**YOUR GOAL**
Lines below that hold the word "none" must be copied in full.

**SUPPLIED RECORDS**
▼
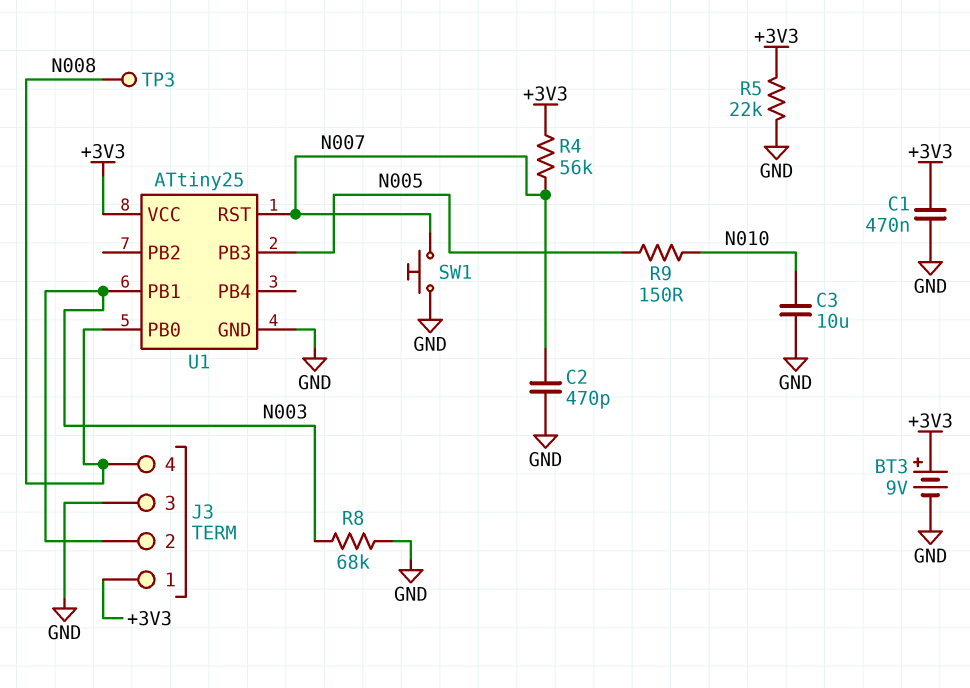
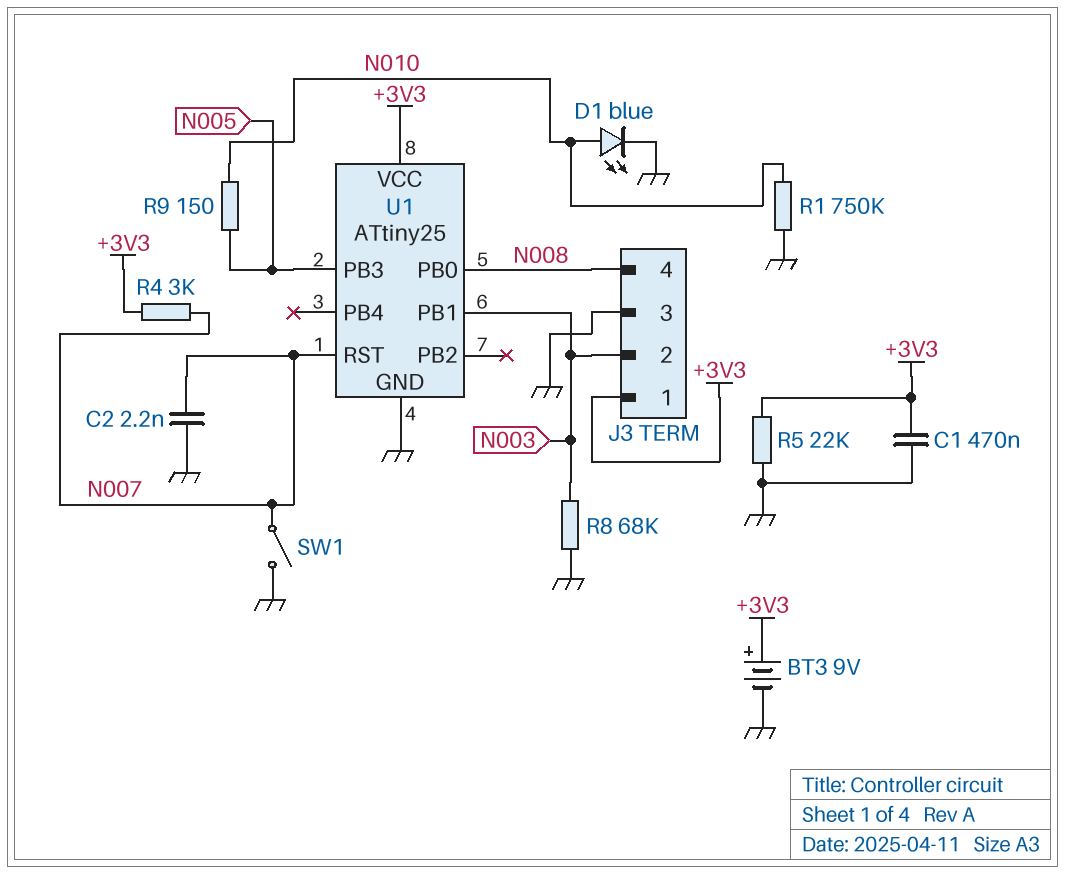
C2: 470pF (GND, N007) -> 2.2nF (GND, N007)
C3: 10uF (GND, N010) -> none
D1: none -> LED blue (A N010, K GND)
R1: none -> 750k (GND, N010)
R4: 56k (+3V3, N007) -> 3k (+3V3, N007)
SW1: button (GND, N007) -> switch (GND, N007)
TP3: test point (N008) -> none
▲
**PROBLEM SOLUTION**
C3: 10uF (GND, N010) -> none
D1: none -> LED blue (A N010, K GND)
R1: none -> 750k (GND, N010)
TP3: test point (N008) -> none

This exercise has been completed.